## WORK INSTRUCTIONS
Please set down only the lines that run from the one containing "yellow brick I2:I3" to the end of the listing below, exactly as written.

## COLLECTED DATA

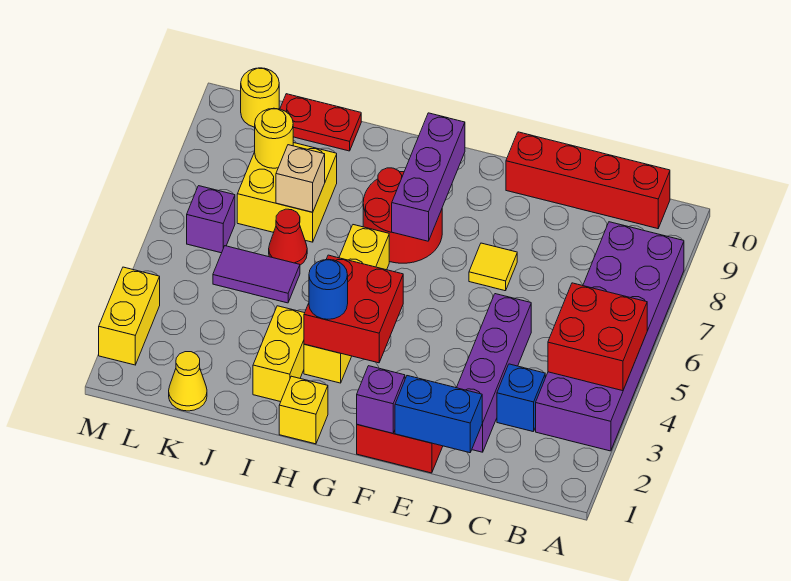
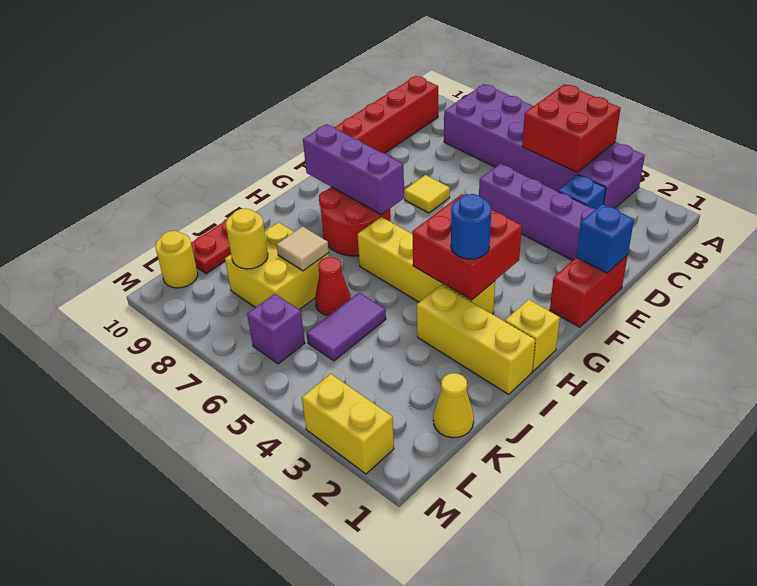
blue brick D1:E1 level 2 -> blue brick E1 level 2
purple brick F1 level 2 -> none
yellow brick I2:I3 level 1 -> yellow brick I1:I3 level 1
tan brick J7 level 2 -> tan tile J7 level 2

## EXERCISE ANSWER
yellow brick I2:I3 level 1 -> yellow brick I1:I3 level 1
tan brick J7 level 2 -> tan tile J7 level 2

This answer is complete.